Copy each line of the records that holds the string "blue".

The data -
========

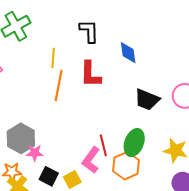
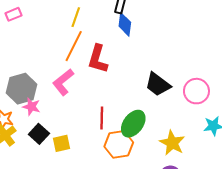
blue diamond: (128, 53) -> (125, 24), moved
red L-shape: (90, 74) -> (98, 59), moved
pink L-shape: (91, 160) -> (63, 82), moved

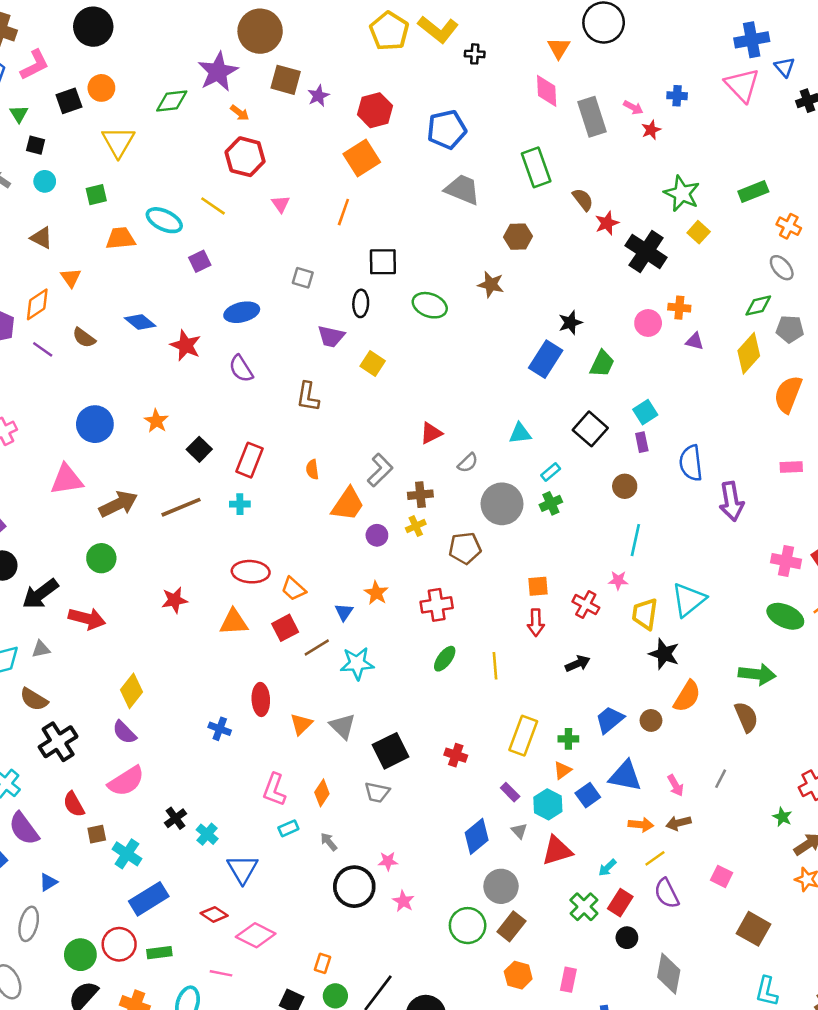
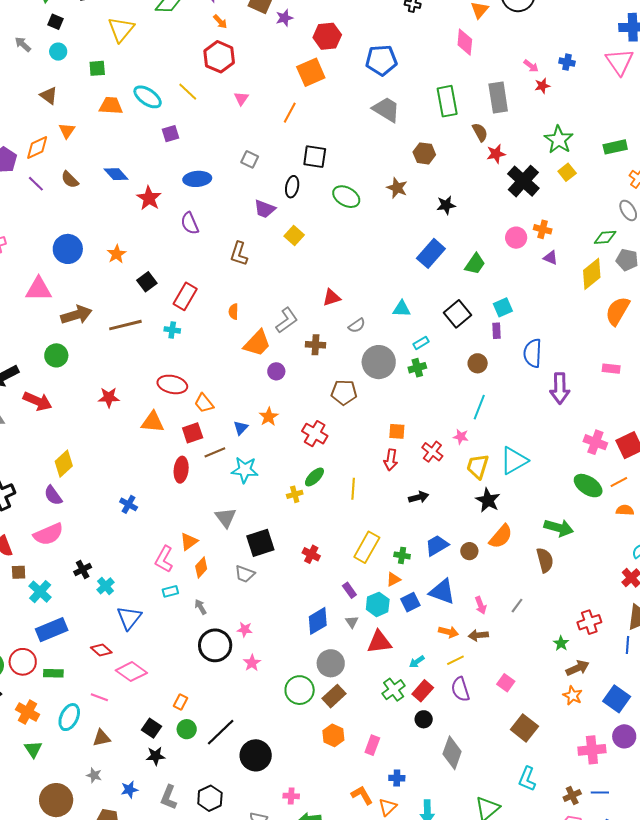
gray rectangle: (592, 117) -> (498, 98), moved
black star: (570, 323) -> (446, 205), moved
yellow cross: (416, 526) -> (295, 494), moved
red cross: (437, 605) -> (315, 434), turned 30
red ellipse: (261, 699) -> (181, 470), moved
orange triangle: (301, 724) -> (189, 542), moved

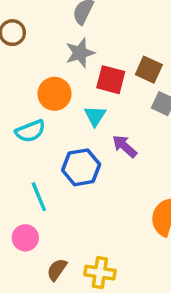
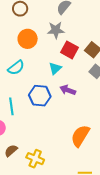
orange circle: (54, 94) -> (28, 39), moved
cyan semicircle: (30, 131) -> (16, 68), turned -30
purple arrow: (125, 146) -> (68, 90), turned -35

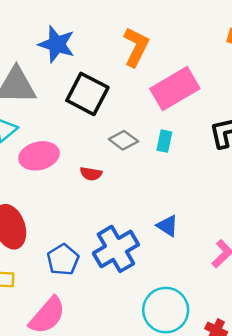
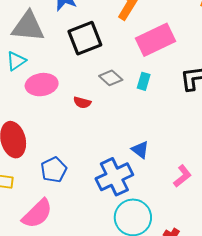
black square: (87, 94) -> (85, 38), turned 36
blue cross: (116, 249) -> (114, 177), moved

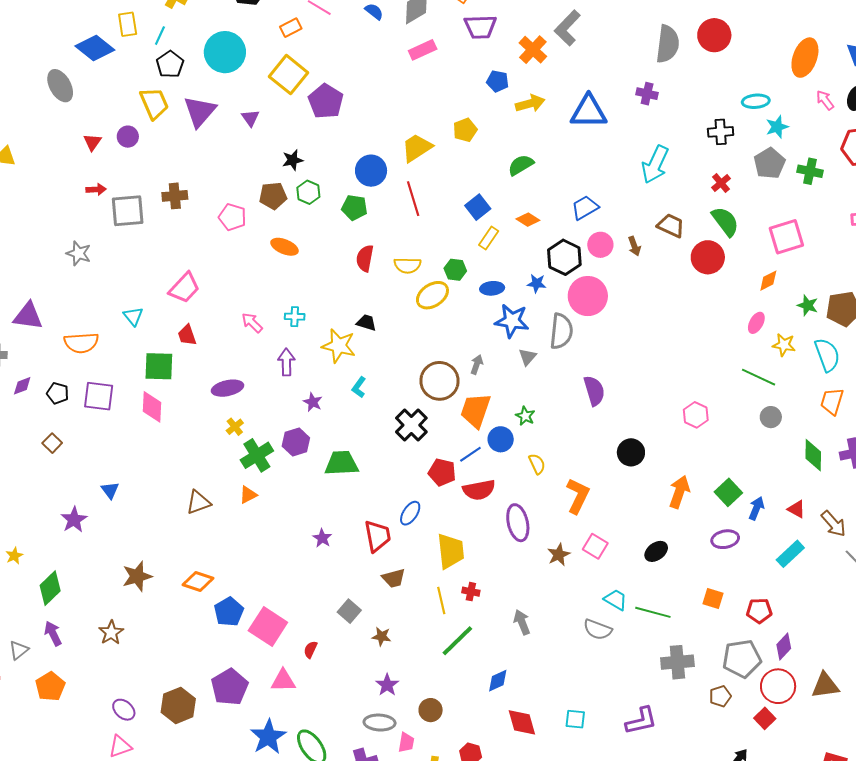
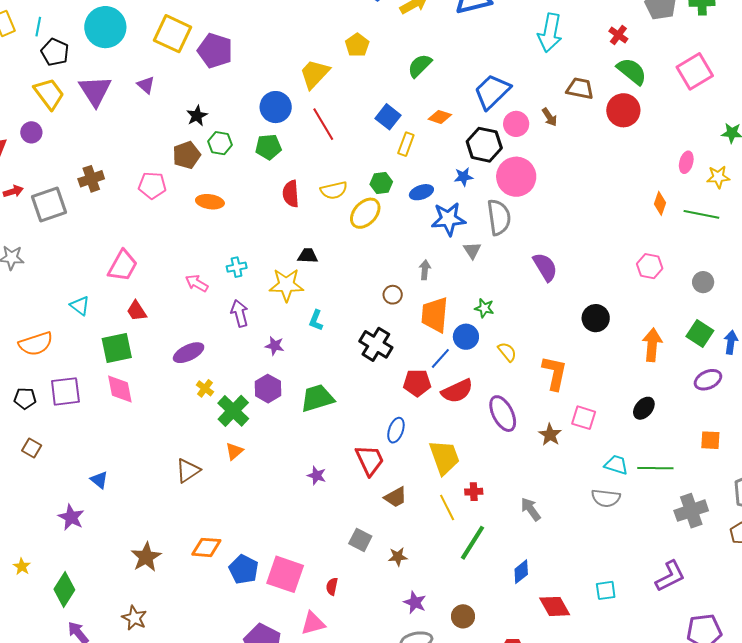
blue trapezoid: (585, 208) -> (492, 92), size x1.4
orange diamond: (768, 281) -> (660, 203), moved, turned -30
brown circle: (440, 381) -> (393, 295), size x0.5
gray circle: (771, 417) -> (703, 282), moved

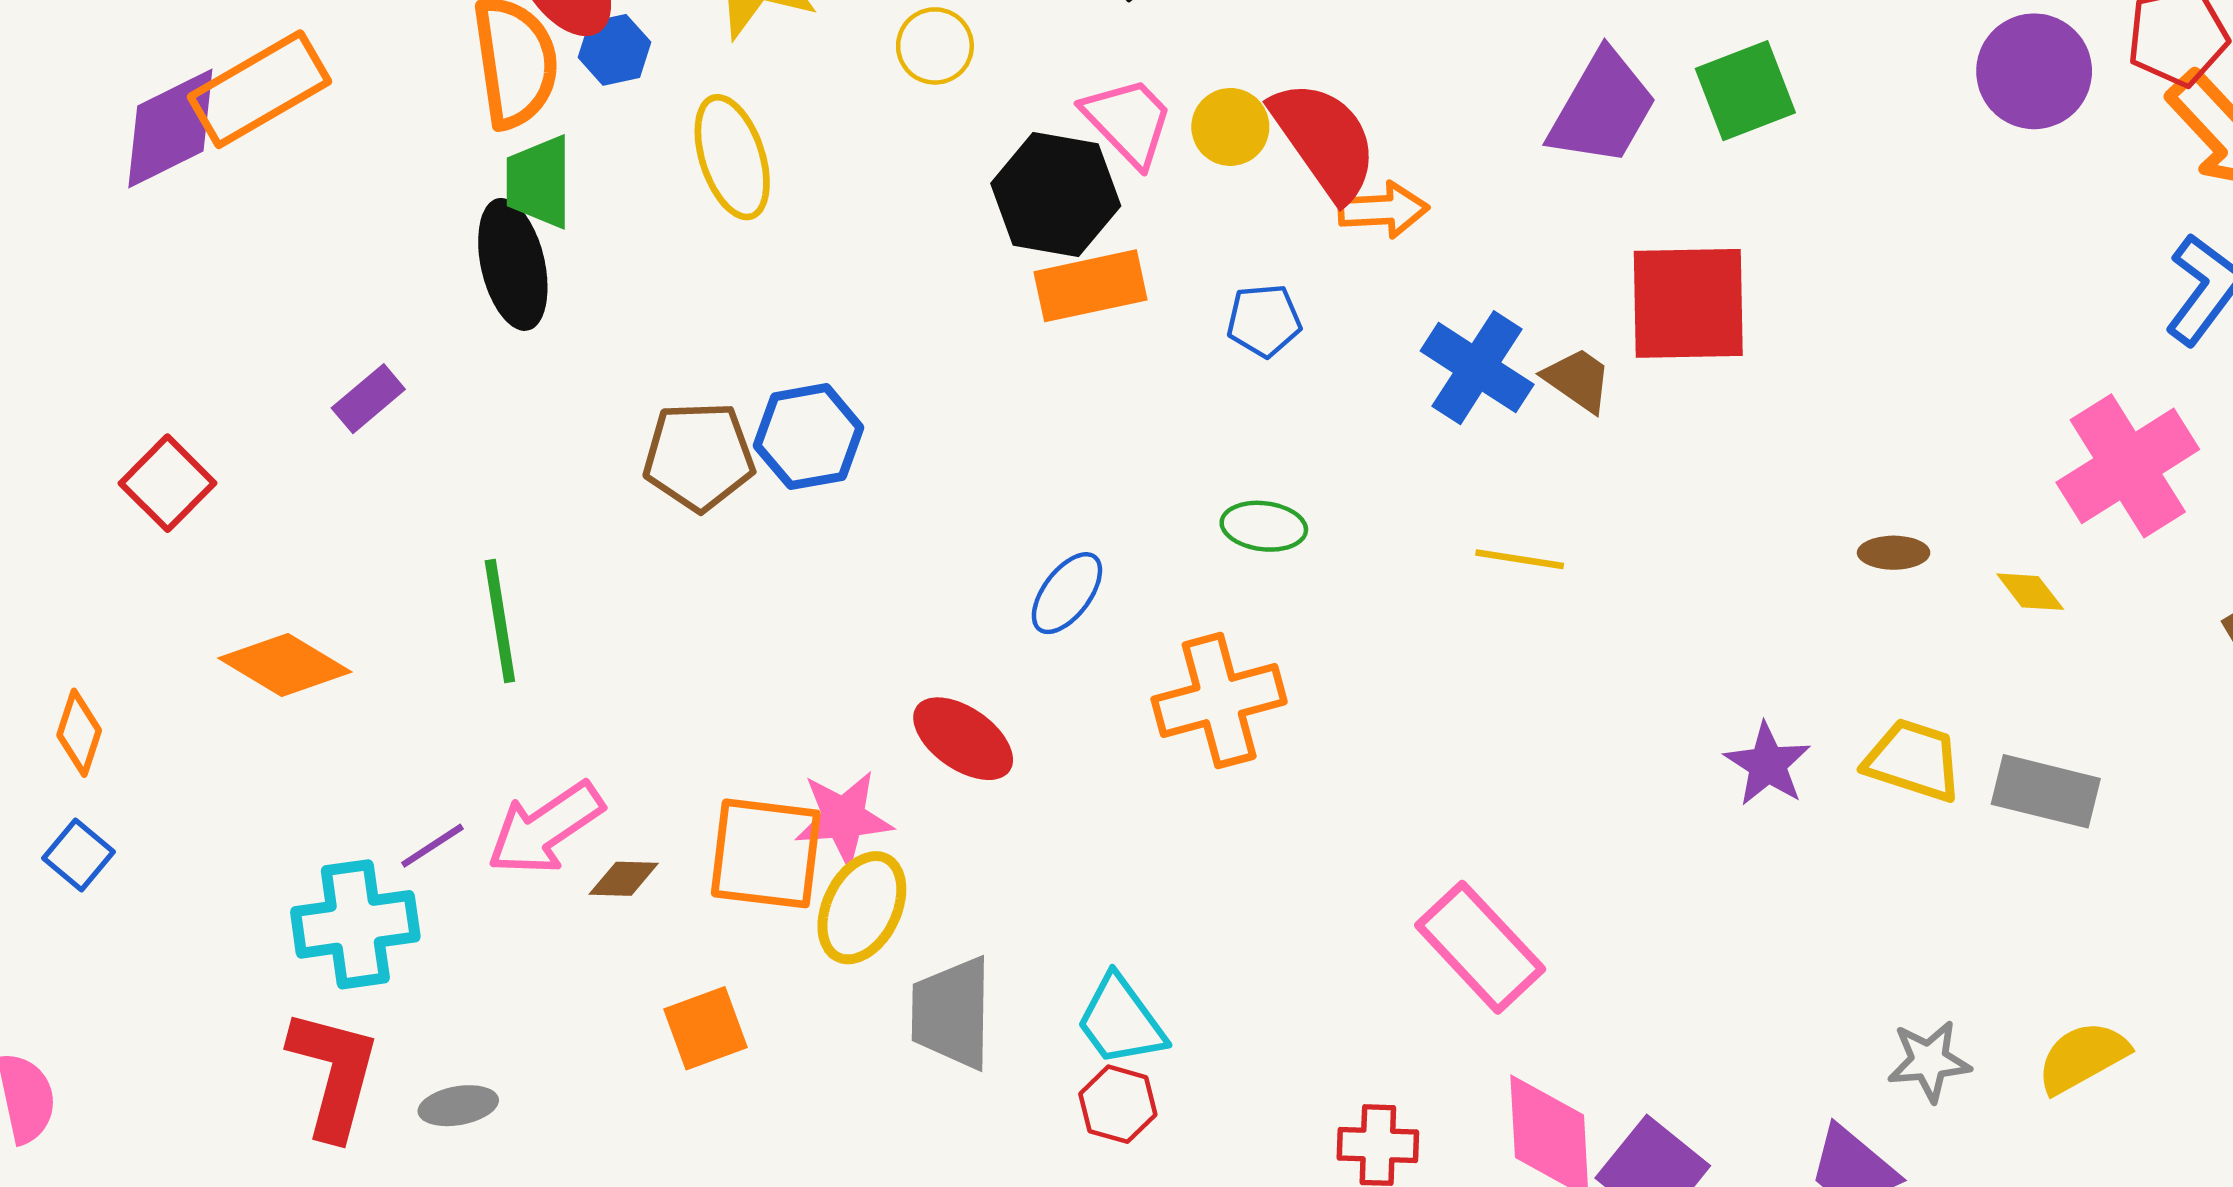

========

Task answer -
blue diamond: (128, 53) -> (125, 24), moved
blue cross: (116, 249) -> (114, 177), moved
blue trapezoid: (585, 208) -> (492, 92), size x1.4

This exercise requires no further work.